What you are asked to do: Restate word for word the lines of the records below, starting at the line that contains "BT1 pin TXD: A15 -> C15" and ending at the line that contains "SERVO1 pin PWM: TX -> D3", with both of those lines included and nothing else.
*** Extracted entries Section Begins ***
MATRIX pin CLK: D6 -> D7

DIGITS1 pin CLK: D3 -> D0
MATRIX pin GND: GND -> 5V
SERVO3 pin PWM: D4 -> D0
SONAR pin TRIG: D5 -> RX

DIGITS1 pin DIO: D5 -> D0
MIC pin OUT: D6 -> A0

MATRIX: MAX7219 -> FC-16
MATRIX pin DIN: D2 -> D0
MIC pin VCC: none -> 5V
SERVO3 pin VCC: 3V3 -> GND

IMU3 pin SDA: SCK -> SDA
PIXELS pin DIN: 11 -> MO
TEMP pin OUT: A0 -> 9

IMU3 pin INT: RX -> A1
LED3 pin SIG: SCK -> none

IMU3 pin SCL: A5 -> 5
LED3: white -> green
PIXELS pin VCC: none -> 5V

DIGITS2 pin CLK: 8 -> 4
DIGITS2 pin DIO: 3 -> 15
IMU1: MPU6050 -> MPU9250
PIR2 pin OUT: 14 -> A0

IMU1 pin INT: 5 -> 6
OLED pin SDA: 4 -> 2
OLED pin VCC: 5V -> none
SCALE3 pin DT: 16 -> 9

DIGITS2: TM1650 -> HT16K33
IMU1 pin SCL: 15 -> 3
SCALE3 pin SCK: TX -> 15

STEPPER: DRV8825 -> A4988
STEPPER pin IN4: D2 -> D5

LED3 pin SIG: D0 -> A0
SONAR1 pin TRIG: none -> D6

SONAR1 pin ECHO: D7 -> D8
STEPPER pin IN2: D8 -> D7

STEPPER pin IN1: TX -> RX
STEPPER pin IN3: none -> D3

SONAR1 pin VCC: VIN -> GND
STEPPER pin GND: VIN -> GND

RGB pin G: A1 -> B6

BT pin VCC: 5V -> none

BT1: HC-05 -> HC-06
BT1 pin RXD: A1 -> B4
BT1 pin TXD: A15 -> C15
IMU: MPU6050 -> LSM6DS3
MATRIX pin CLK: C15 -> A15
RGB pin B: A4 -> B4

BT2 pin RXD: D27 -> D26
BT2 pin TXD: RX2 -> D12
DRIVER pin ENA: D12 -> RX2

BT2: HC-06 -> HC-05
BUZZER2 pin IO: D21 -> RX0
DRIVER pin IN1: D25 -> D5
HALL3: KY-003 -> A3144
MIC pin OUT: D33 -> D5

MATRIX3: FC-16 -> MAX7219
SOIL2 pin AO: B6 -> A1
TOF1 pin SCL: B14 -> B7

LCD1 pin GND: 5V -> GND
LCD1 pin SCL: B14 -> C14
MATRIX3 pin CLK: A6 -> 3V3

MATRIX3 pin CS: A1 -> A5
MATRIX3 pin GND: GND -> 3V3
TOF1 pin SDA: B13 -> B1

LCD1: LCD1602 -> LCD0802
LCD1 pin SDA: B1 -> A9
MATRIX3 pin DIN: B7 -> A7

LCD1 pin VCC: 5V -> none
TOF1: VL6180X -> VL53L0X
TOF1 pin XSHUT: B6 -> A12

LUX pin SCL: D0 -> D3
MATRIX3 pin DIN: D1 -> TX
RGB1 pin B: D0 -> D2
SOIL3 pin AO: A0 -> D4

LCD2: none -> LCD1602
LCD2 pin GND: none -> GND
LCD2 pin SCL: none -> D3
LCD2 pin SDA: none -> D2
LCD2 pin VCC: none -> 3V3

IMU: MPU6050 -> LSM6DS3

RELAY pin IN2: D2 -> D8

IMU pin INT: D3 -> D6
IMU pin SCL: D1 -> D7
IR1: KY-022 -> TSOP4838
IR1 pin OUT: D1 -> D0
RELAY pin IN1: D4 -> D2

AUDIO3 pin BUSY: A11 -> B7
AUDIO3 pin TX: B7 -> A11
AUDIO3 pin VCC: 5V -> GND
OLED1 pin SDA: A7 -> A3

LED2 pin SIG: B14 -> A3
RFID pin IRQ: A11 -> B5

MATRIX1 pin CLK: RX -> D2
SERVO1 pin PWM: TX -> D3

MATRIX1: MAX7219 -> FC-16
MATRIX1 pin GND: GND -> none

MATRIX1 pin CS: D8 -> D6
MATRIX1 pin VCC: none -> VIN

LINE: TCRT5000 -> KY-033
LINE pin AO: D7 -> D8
*** Extracted entries Section Ends ***
Written reply:
BT1 pin TXD: A15 -> C15
IMU: MPU6050 -> LSM6DS3
MATRIX pin CLK: C15 -> A15
RGB pin B: A4 -> B4

BT2 pin RXD: D27 -> D26
BT2 pin TXD: RX2 -> D12
DRIVER pin ENA: D12 -> RX2

BT2: HC-06 -> HC-05
BUZZER2 pin IO: D21 -> RX0
DRIVER pin IN1: D25 -> D5
HALL3: KY-003 -> A3144
MIC pin OUT: D33 -> D5

MATRIX3: FC-16 -> MAX7219
SOIL2 pin AO: B6 -> A1
TOF1 pin SCL: B14 -> B7

LCD1 pin GND: 5V -> GND
LCD1 pin SCL: B14 -> C14
MATRIX3 pin CLK: A6 -> 3V3

MATRIX3 pin CS: A1 -> A5
MATRIX3 pin GND: GND -> 3V3
TOF1 pin SDA: B13 -> B1

LCD1: LCD1602 -> LCD0802
LCD1 pin SDA: B1 -> A9
MATRIX3 pin DIN: B7 -> A7

LCD1 pin VCC: 5V -> none
TOF1: VL6180X -> VL53L0X
TOF1 pin XSHUT: B6 -> A12

LUX pin SCL: D0 -> D3
MATRIX3 pin DIN: D1 -> TX
RGB1 pin B: D0 -> D2
SOIL3 pin AO: A0 -> D4

LCD2: none -> LCD1602
LCD2 pin GND: none -> GND
LCD2 pin SCL: none -> D3
LCD2 pin SDA: none -> D2
LCD2 pin VCC: none -> 3V3

IMU: MPU6050 -> LSM6DS3

RELAY pin IN2: D2 -> D8

IMU pin INT: D3 -> D6
IMU pin SCL: D1 -> D7
IR1: KY-022 -> TSOP4838
IR1 pin OUT: D1 -> D0
RELAY pin IN1: D4 -> D2

AUDIO3 pin BUSY: A11 -> B7
AUDIO3 pin TX: B7 -> A11
AUDIO3 pin VCC: 5V -> GND
OLED1 pin SDA: A7 -> A3

LED2 pin SIG: B14 -> A3
RFID pin IRQ: A11 -> B5

MATRIX1 pin CLK: RX -> D2
SERVO1 pin PWM: TX -> D3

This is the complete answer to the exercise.